PROBLEM DETAILS ::
Return all of the entries exactly, but do not include the pictures.

[Before-and-after object listings]
--- START ---

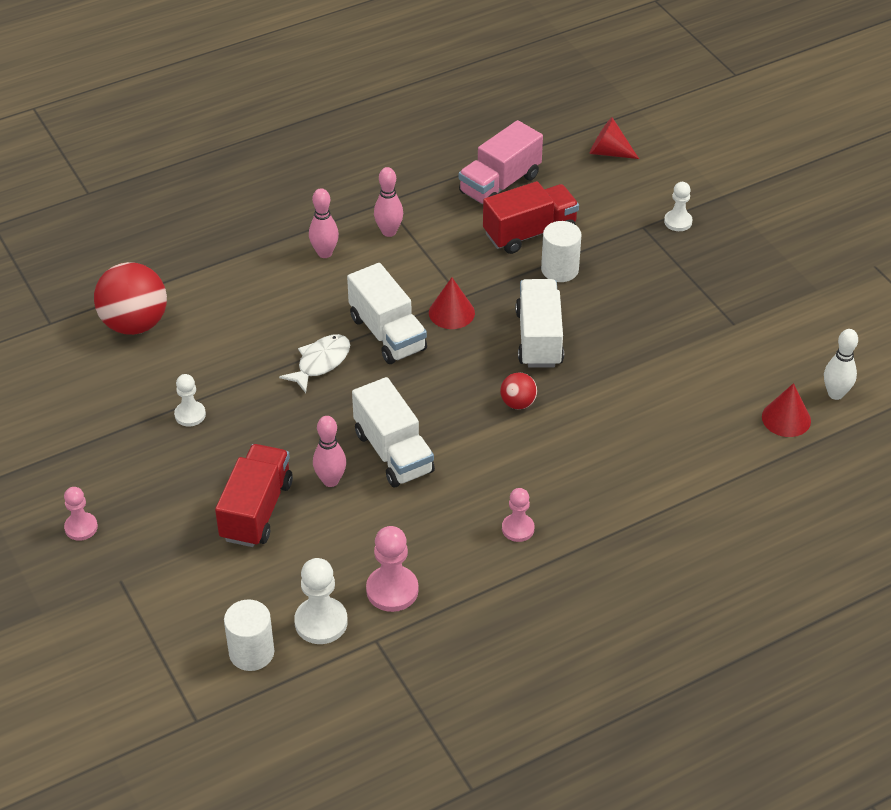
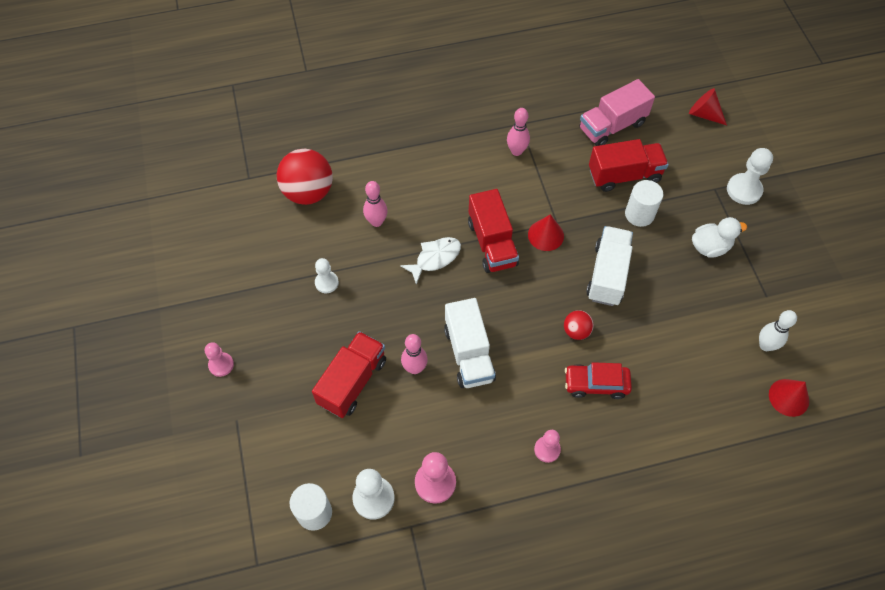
camera: 15 degrees right, 15 degrees up
(324, 253) = (463, 160): pink bowling pin -> pink bowling pin (376, 222)
(387, 334) = (492, 243): white truck -> red truck
(557, 452) = (596, 384): none -> red car
(653, 287) = (710, 247): none -> white duck
(678, 222) = (744, 190): white pawn -> white pawn, size x1.56
(835, 394) = (835, 383): white bowling pin -> white bowling pin (765, 345)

--- END ---

ANSWER TO THIS EXERCISE ::
camera: 15 degrees right, 15 degrees up
(324, 253) = (463, 160): pink bowling pin -> pink bowling pin (376, 222)
(387, 334) = (492, 243): white truck -> red truck
(557, 452) = (596, 384): none -> red car
(653, 287) = (710, 247): none -> white duck
(678, 222) = (744, 190): white pawn -> white pawn, size x1.56
(835, 394) = (835, 383): white bowling pin -> white bowling pin (765, 345)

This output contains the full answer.